**Task directions:** Go through the listing below and gather every line with the word "Tasks".

**Records for this exercise:**
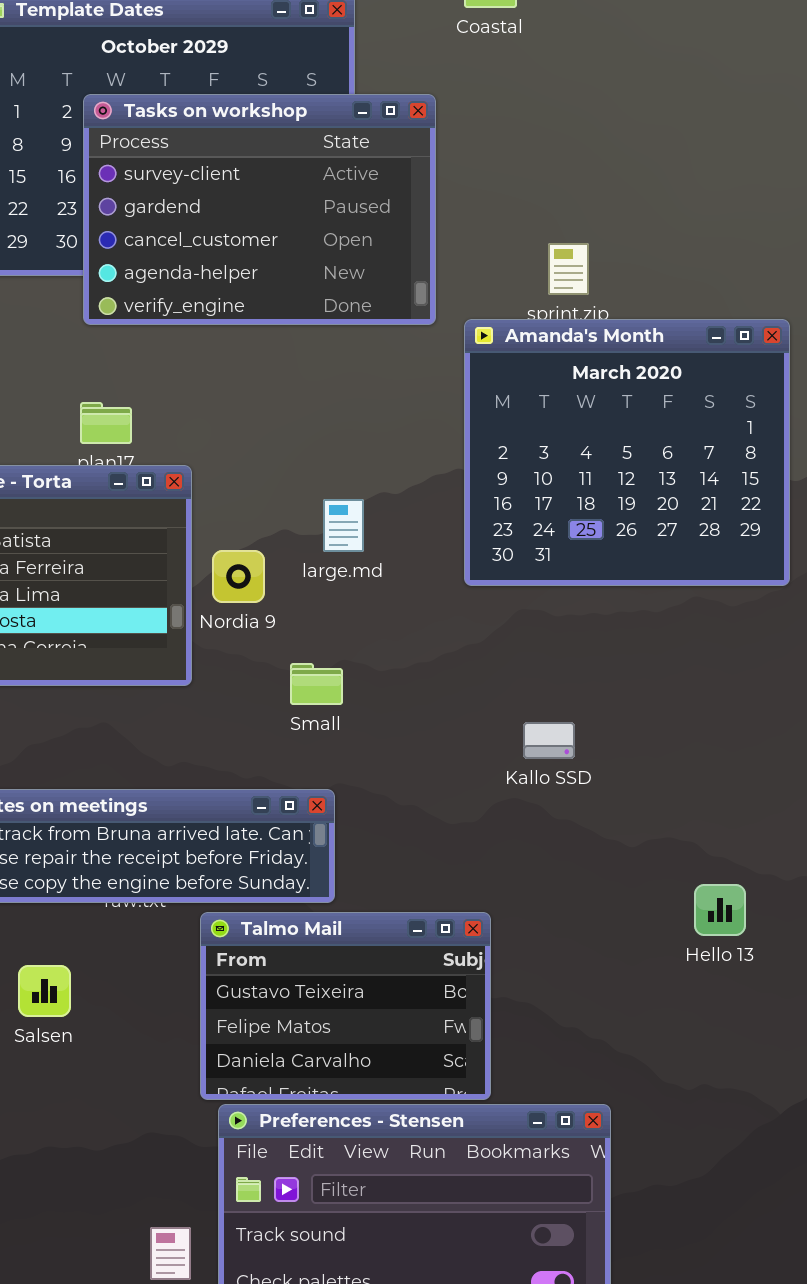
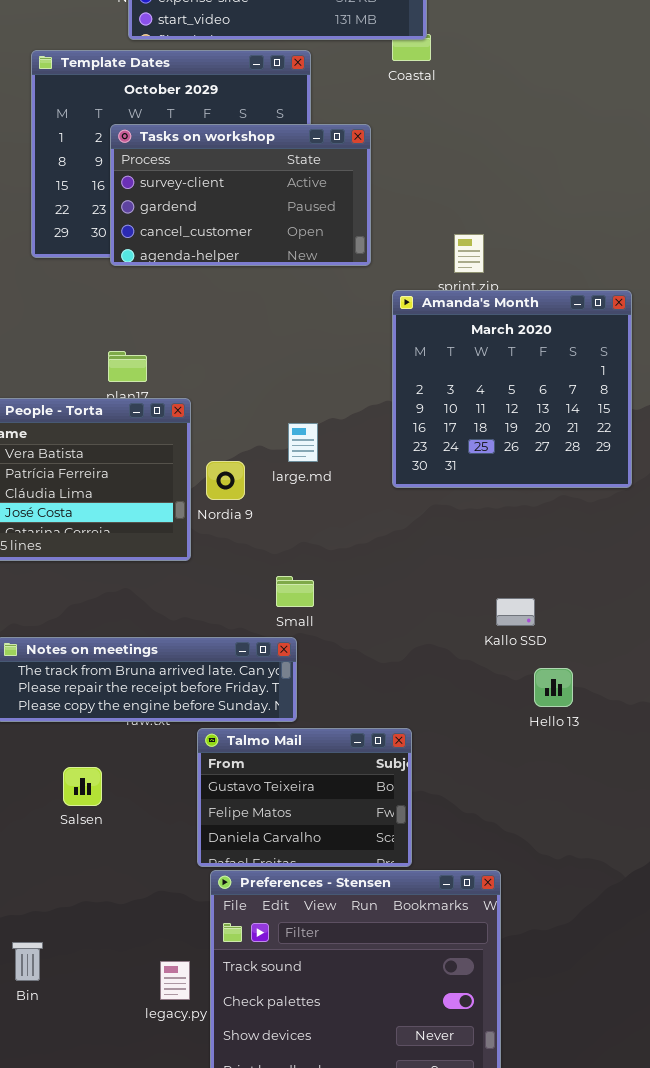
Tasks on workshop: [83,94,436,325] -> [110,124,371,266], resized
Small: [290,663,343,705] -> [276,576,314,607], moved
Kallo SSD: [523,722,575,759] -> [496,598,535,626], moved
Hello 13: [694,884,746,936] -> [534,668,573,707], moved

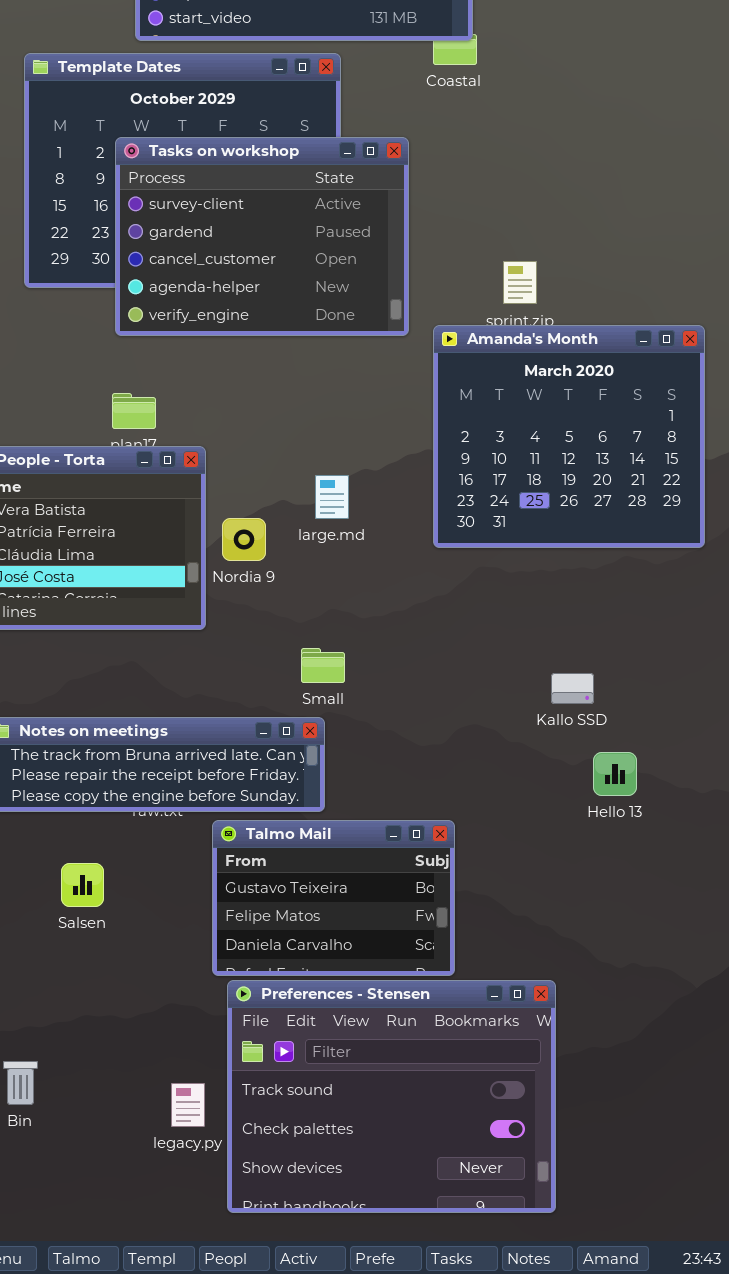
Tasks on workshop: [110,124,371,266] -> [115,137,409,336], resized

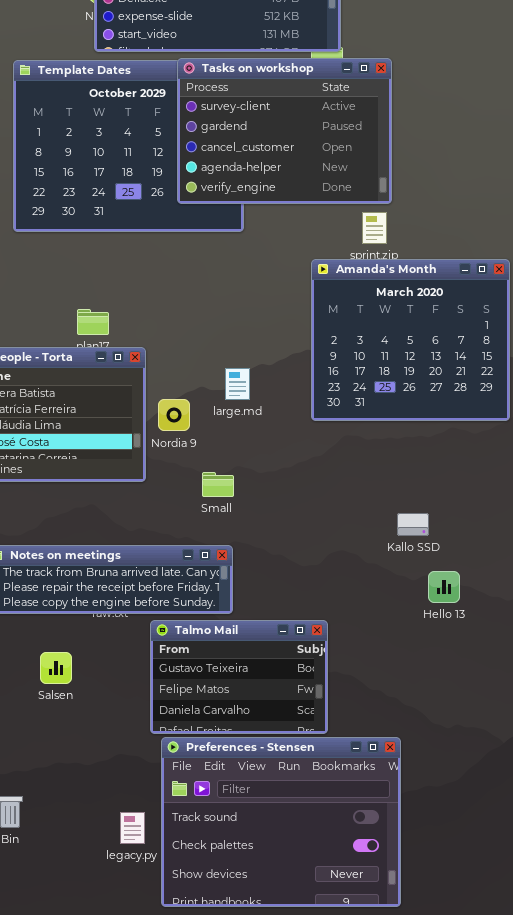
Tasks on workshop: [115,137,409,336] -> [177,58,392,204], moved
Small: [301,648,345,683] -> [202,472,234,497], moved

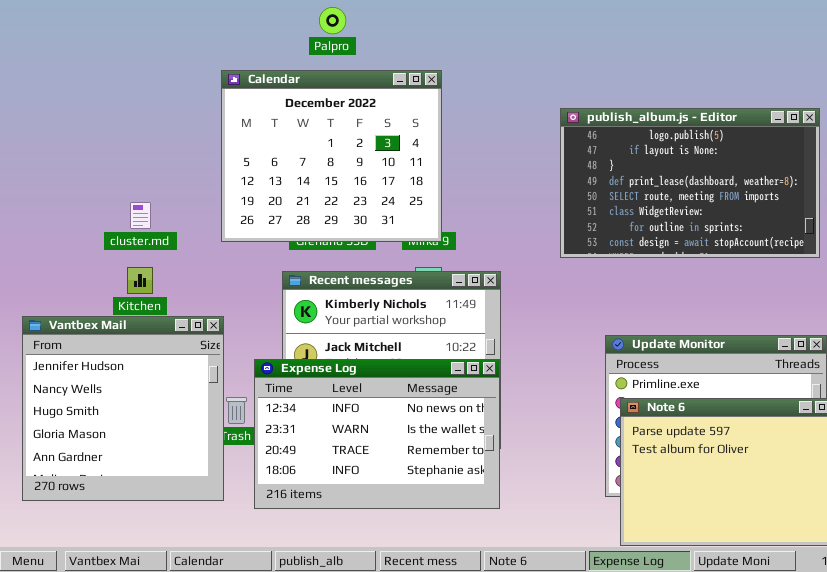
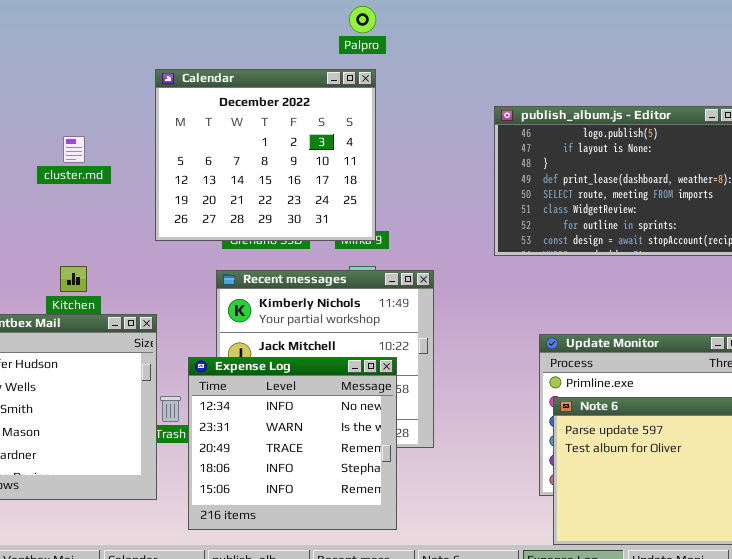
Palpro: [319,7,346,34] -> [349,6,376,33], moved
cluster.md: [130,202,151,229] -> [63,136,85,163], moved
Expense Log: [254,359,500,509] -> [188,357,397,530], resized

**Answer section:**
Tasks on workshop: [83,94,436,325] -> [110,124,371,266], resized
Tasks on workshop: [110,124,371,266] -> [115,137,409,336], resized
Tasks on workshop: [115,137,409,336] -> [177,58,392,204], moved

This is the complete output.